- What to do
In the entries below, find every line with the string "none" and copy it.

The input START

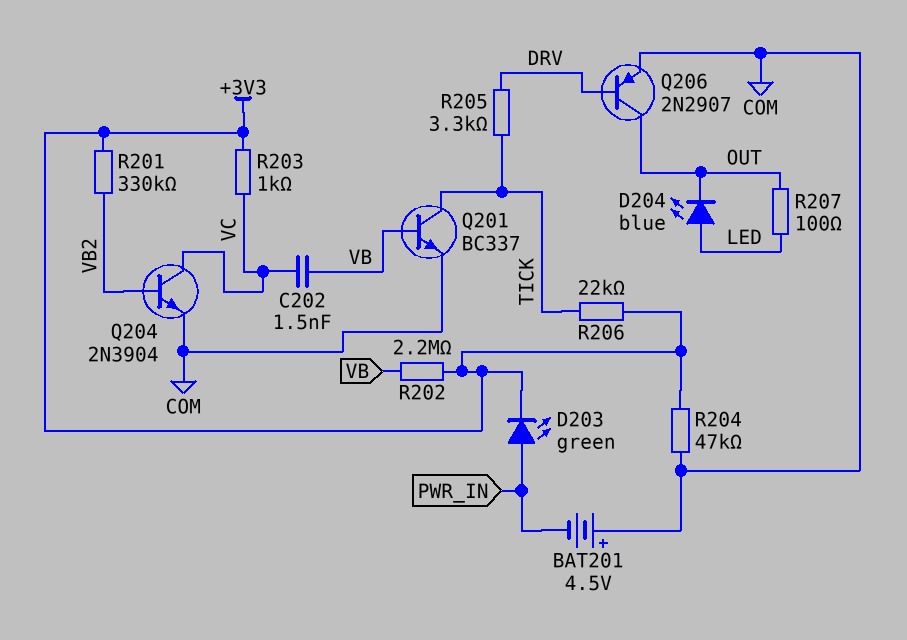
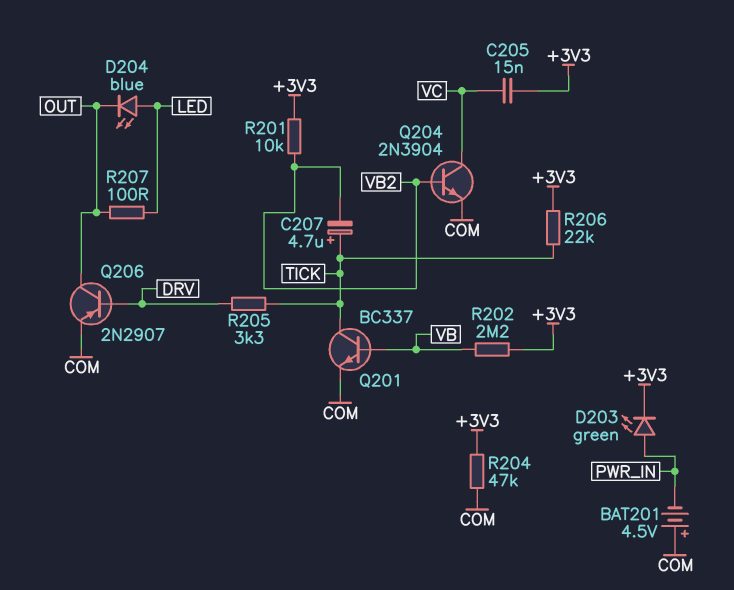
C202: 1.5nF (VB, VC) -> none
C205: none -> 15nF (+3V3, VC)
C207: none -> 4.7uF (plus TICK, minus VB2)
R201: 330k (+3V3, VB2) -> 10k (+3V3, VB2)
R203: 1k (+3V3, VC) -> none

The input END

- Problem solution
C202: 1.5nF (VB, VC) -> none
C205: none -> 15nF (+3V3, VC)
C207: none -> 4.7uF (plus TICK, minus VB2)
R203: 1k (+3V3, VC) -> none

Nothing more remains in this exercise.